What is being asked:
Each line of the records below that holds "from" should be returned.

BEGIN Available data

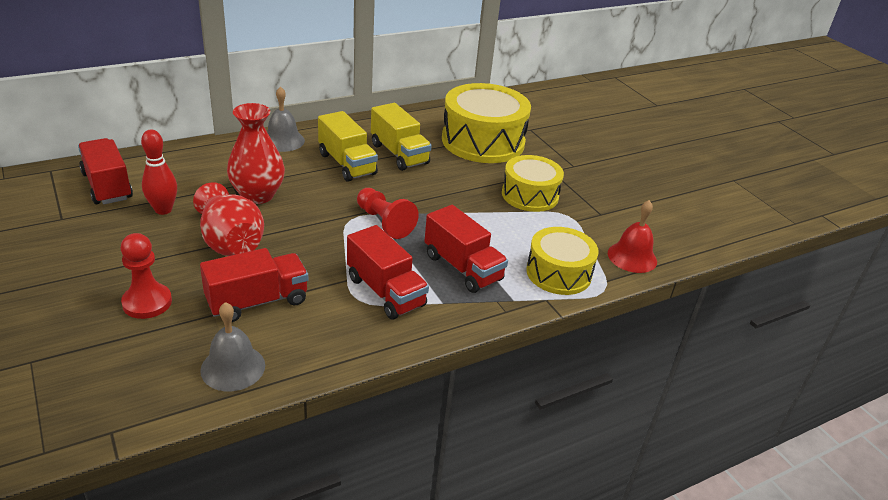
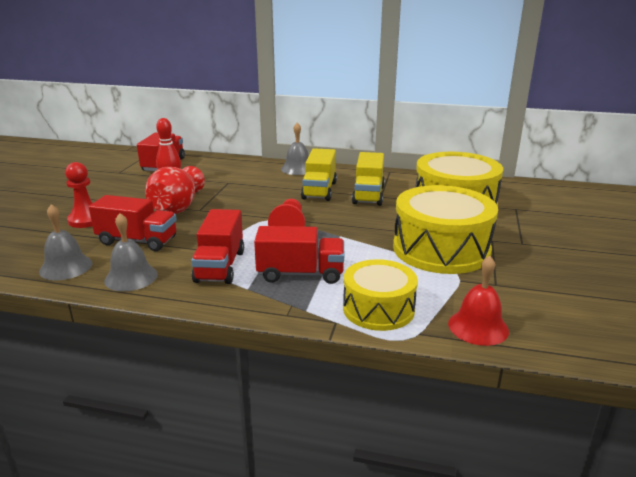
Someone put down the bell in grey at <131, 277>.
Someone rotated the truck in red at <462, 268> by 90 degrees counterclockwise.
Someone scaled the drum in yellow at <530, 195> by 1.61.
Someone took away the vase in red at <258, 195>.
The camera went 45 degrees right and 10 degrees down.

END Available data
BEGIN Available data

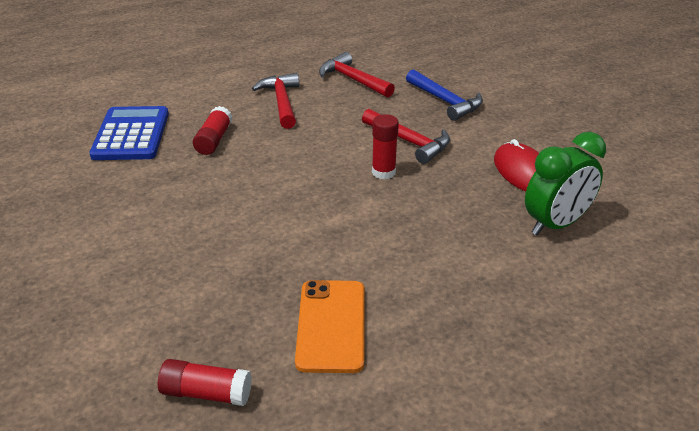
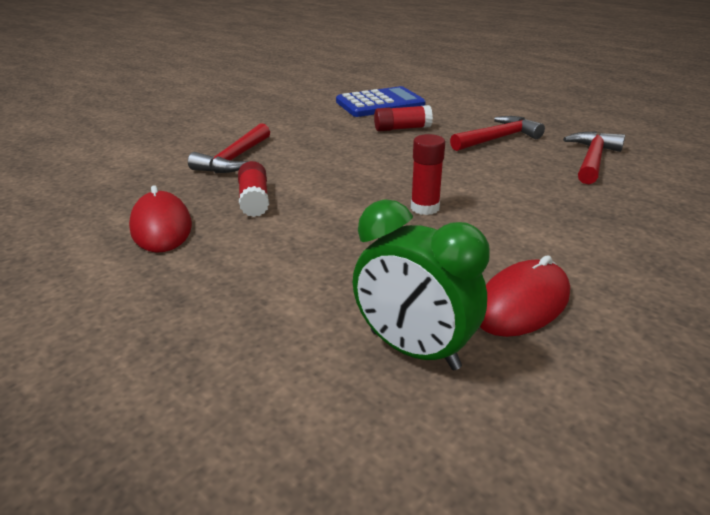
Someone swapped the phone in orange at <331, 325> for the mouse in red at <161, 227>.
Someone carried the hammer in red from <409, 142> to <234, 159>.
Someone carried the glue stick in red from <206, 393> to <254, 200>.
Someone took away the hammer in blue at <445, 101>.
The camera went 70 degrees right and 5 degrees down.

END Available data

Result of the exercise:
Someone carried the hammer in red from <409, 142> to <234, 159>.
Someone carried the glue stick in red from <206, 393> to <254, 200>.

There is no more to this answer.